** Opening SUPPLIED DATA block **
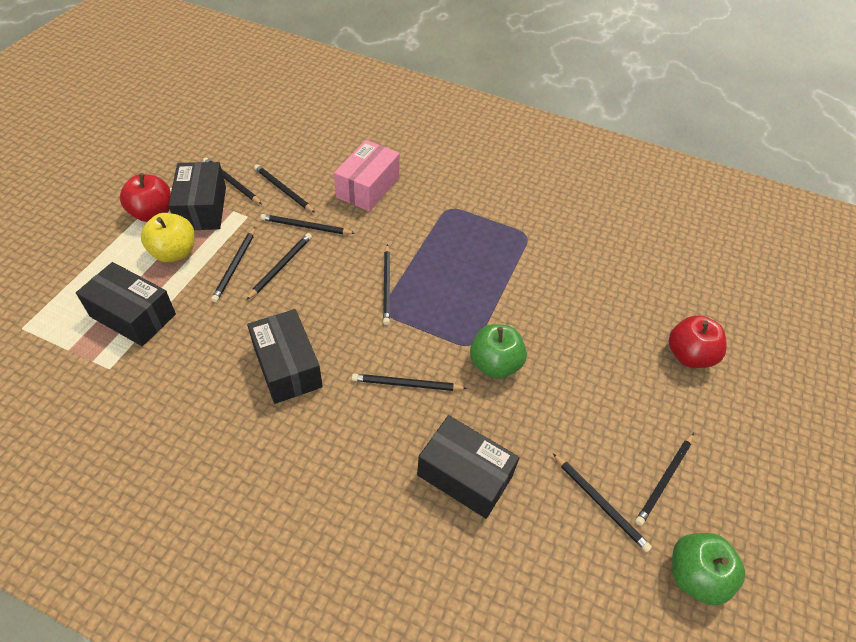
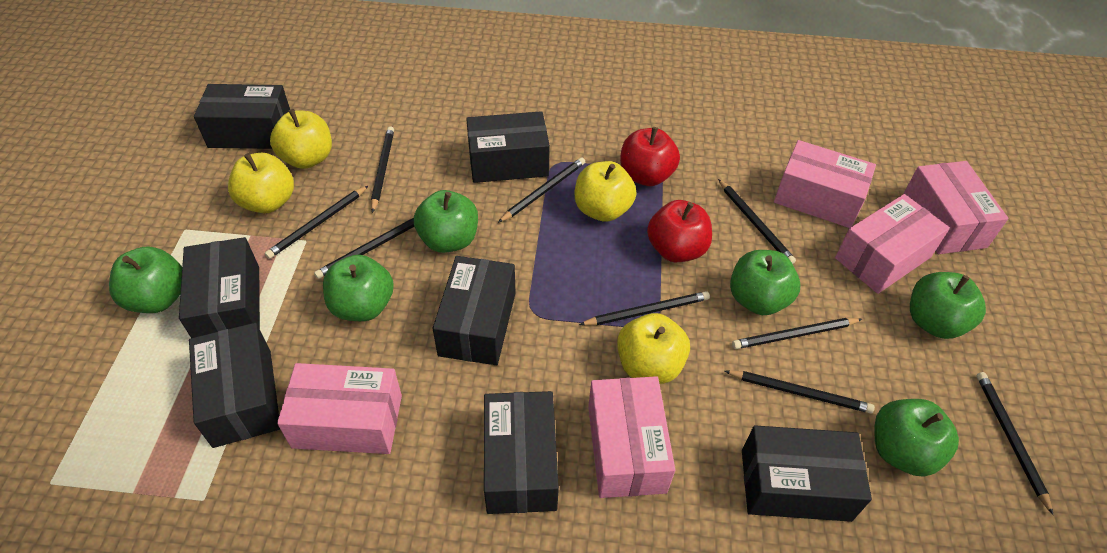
black box: [76,262,176,346] [168,162,226,230] [247,309,323,404] [417,415,519,519] = 4 -> [179,237,260,338] [189,323,280,448] [194,84,290,149] [433,256,516,365] [466,111,550,183] [484,391,559,514] [742,425,872,522] = 7
green apple: [470,324,527,379] [672,533,745,606] = 2 -> [109,247,182,313] [323,255,394,321] [414,190,478,253] [730,250,800,315] [874,399,959,476] [910,272,986,339] = 6
pink box: [334,140,400,212] = 1 -> [277,363,402,454] [588,376,675,498] [774,140,876,228] [835,194,950,294] [903,161,1009,254] = 5
yellow apple: [141,213,195,262] = 1 -> [228,153,294,213] [270,109,332,169] [575,161,636,222] [617,313,690,384] = 4

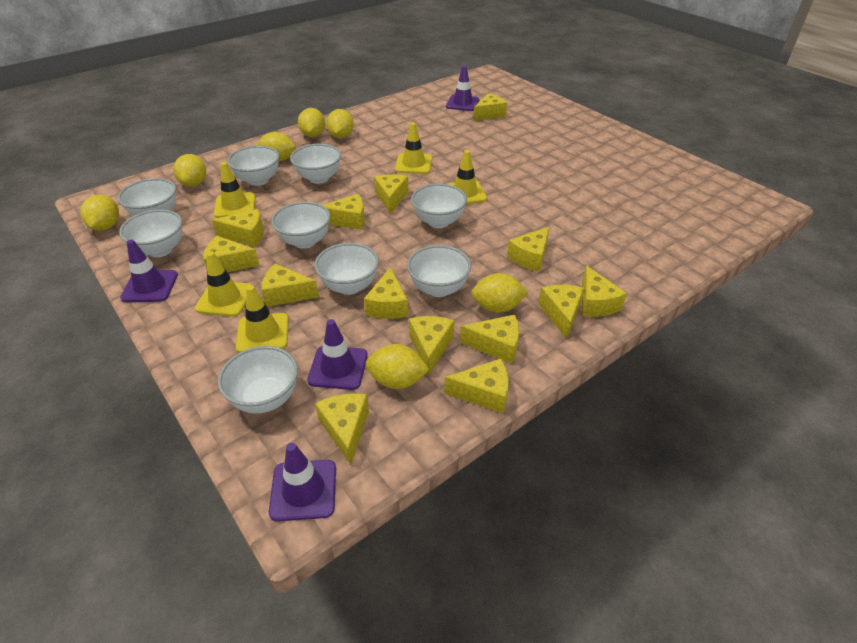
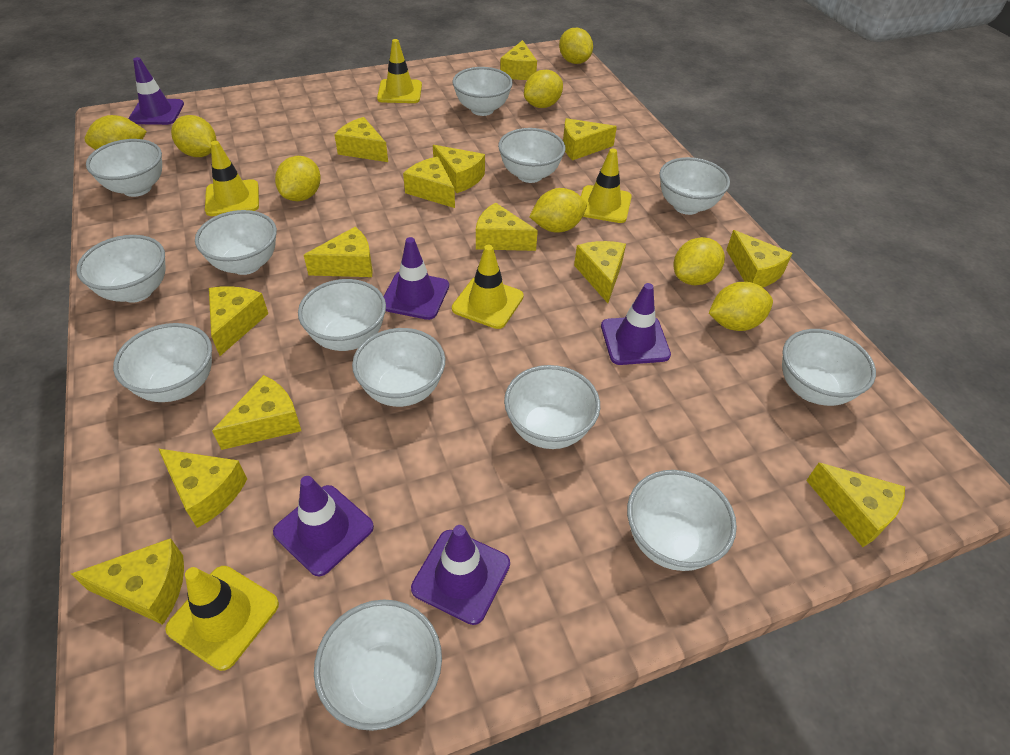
purple traffic cone: [120,239,178,302] [269,443,336,522] [307,319,368,390] [446,66,479,111] = 4 -> [128,57,184,125] [273,476,374,576] [383,237,449,320] [411,525,510,625] [601,283,671,365] = 5
white bowl: [118,178,176,216] [119,209,182,257] [218,346,298,414] [227,145,279,186] [271,202,331,249] [290,144,341,184] [314,243,379,295] [407,245,471,297] [411,183,467,228] = 9 -> [76,235,165,303] [86,139,162,197] [113,323,212,402] [195,210,277,275] [298,279,386,351] [314,599,442,731] [352,328,446,407] [453,67,513,116] [498,128,565,183] [504,365,600,449] [627,470,737,571] [660,157,730,215] [782,329,876,406] = 13
yellow lemon: [80,195,119,231] [173,154,206,187] [255,132,296,162] [298,108,325,137] [326,109,354,138] [366,344,430,389] [471,273,529,313] = 7 -> [85,115,147,150] [171,115,216,157] [275,156,321,201] [524,70,563,108] [529,188,587,233] [559,28,593,64] [674,237,725,285] [709,282,773,331] = 8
** Closing SUPPLIED DATA block **
**TASK REQUIREMENTS**. Only lines belong in the copy: transcribe those from the start of the data through the line that contains "green apple: [470,324,527,379]", and skip the pictures.

**ANSWER TO THE EXERCISE**.
black box: [76,262,176,346] [168,162,226,230] [247,309,323,404] [417,415,519,519] = 4 -> [179,237,260,338] [189,323,280,448] [194,84,290,149] [433,256,516,365] [466,111,550,183] [484,391,559,514] [742,425,872,522] = 7
green apple: [470,324,527,379] [672,533,745,606] = 2 -> [109,247,182,313] [323,255,394,321] [414,190,478,253] [730,250,800,315] [874,399,959,476] [910,272,986,339] = 6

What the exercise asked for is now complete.